## DATA LISTING
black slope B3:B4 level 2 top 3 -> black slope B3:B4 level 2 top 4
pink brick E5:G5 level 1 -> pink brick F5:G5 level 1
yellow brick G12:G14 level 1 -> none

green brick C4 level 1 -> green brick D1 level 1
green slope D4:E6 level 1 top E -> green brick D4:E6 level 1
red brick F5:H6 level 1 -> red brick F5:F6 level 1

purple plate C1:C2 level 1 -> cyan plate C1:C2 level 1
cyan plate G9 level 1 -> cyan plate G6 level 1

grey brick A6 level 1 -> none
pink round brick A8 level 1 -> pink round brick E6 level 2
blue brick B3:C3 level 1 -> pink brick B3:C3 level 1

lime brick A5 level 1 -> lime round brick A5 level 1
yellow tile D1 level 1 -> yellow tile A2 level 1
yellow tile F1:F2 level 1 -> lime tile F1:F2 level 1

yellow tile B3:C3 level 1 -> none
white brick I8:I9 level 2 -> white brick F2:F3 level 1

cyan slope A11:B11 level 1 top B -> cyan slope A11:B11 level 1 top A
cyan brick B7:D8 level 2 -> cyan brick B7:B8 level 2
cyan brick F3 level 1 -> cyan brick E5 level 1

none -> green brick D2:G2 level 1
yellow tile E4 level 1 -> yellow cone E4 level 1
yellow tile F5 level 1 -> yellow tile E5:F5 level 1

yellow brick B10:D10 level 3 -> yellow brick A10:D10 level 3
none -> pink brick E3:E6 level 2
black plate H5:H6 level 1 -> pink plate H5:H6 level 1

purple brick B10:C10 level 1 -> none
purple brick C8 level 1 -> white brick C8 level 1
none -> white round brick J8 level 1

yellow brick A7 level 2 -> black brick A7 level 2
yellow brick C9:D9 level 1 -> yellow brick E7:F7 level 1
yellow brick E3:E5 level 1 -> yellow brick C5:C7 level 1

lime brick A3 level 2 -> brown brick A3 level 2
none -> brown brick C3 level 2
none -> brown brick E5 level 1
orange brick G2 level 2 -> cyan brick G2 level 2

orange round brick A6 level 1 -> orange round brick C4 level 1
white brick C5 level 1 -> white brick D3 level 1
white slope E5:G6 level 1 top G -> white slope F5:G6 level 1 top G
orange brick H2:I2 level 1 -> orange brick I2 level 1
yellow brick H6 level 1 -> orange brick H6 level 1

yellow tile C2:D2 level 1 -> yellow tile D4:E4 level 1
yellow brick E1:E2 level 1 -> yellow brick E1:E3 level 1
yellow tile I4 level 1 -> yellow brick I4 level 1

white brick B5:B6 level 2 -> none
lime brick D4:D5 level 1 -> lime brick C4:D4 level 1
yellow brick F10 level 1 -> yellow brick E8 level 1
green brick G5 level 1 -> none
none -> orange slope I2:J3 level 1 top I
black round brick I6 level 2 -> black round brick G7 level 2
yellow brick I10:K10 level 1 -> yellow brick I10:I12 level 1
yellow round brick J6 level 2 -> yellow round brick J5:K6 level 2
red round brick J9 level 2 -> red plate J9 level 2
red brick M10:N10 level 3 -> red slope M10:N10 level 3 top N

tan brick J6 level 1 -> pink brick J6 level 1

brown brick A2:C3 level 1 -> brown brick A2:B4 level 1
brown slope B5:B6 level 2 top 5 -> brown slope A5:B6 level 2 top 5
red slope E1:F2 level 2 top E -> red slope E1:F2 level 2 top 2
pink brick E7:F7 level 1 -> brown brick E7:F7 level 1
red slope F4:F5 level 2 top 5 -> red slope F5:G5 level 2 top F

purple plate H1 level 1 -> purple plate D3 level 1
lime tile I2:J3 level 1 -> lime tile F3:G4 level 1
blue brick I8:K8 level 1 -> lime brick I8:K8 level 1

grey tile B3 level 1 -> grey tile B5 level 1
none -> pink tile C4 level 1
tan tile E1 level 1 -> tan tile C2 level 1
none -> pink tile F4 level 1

## PROBLEM TO WORK ON
Using the material above, transcribe exactly the lines from the line with "orange round brick A6" to the line with "green brick G5 level 1 -> none"; both count, and nothing else goes in.

## REPLY TO THE TASK
orange round brick A6 level 1 -> orange round brick C4 level 1
white brick C5 level 1 -> white brick D3 level 1
white slope E5:G6 level 1 top G -> white slope F5:G6 level 1 top G
orange brick H2:I2 level 1 -> orange brick I2 level 1
yellow brick H6 level 1 -> orange brick H6 level 1

yellow tile C2:D2 level 1 -> yellow tile D4:E4 level 1
yellow brick E1:E2 level 1 -> yellow brick E1:E3 level 1
yellow tile I4 level 1 -> yellow brick I4 level 1

white brick B5:B6 level 2 -> none
lime brick D4:D5 level 1 -> lime brick C4:D4 level 1
yellow brick F10 level 1 -> yellow brick E8 level 1
green brick G5 level 1 -> none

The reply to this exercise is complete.